▶ _Exercise prompt_
Return, unchanged, every line starting at the one with "orange clock: 4 -> 5" and running through the last line of the material below, with nothing else added.

▶ _Data block_
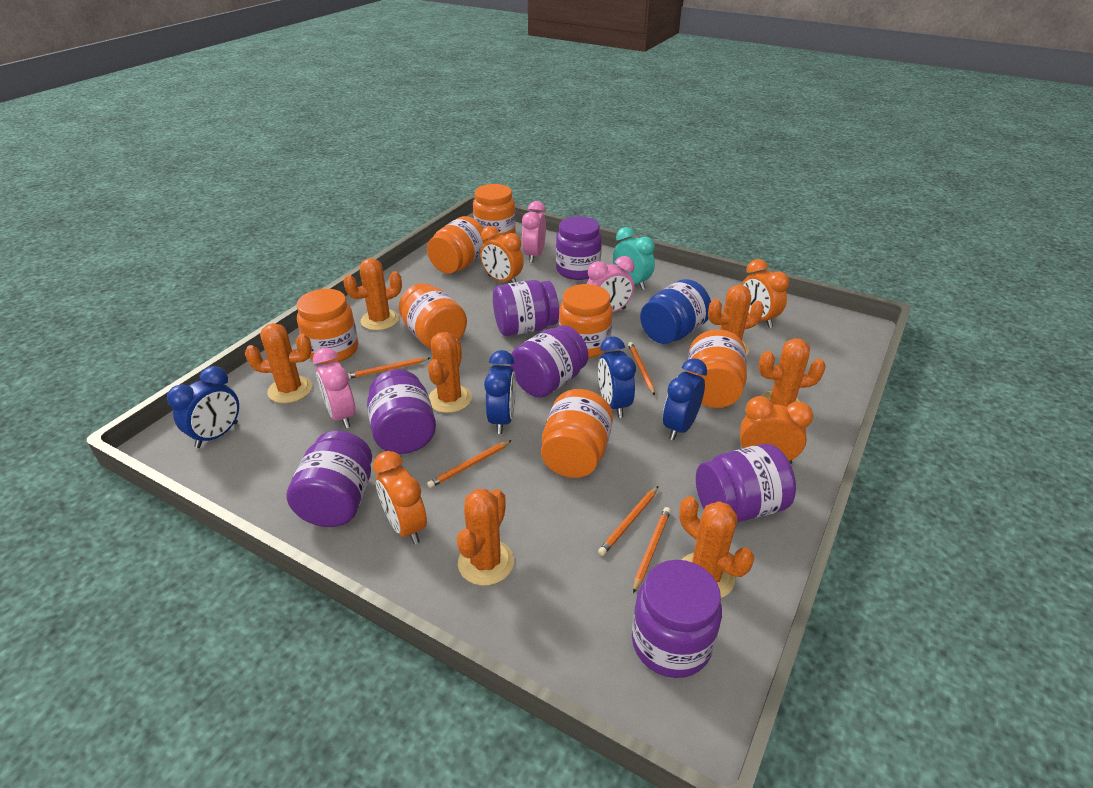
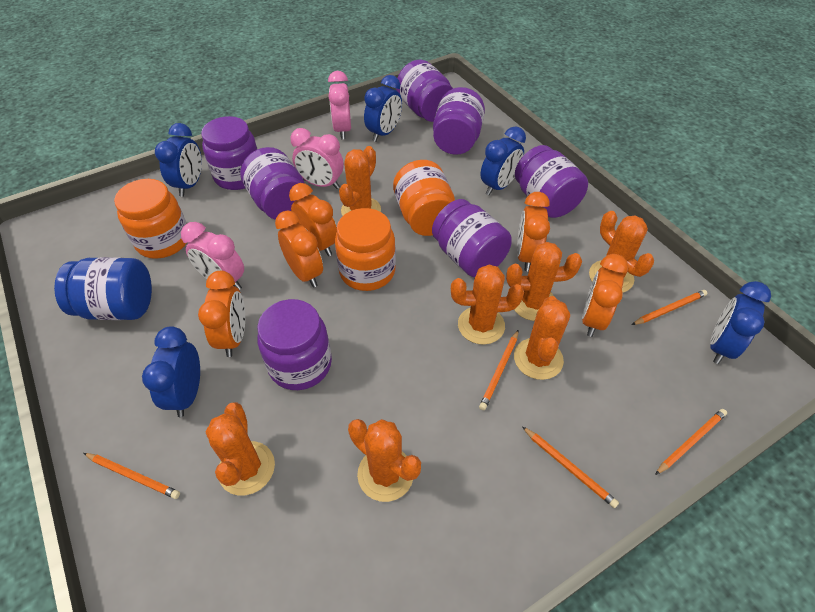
blue clock: 4 -> 5
orange clock: 4 -> 5
orange jar: 7 -> 3
turquoise clock: 1 -> 0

▶ _Solution for this task_
orange clock: 4 -> 5
orange jar: 7 -> 3
turquoise clock: 1 -> 0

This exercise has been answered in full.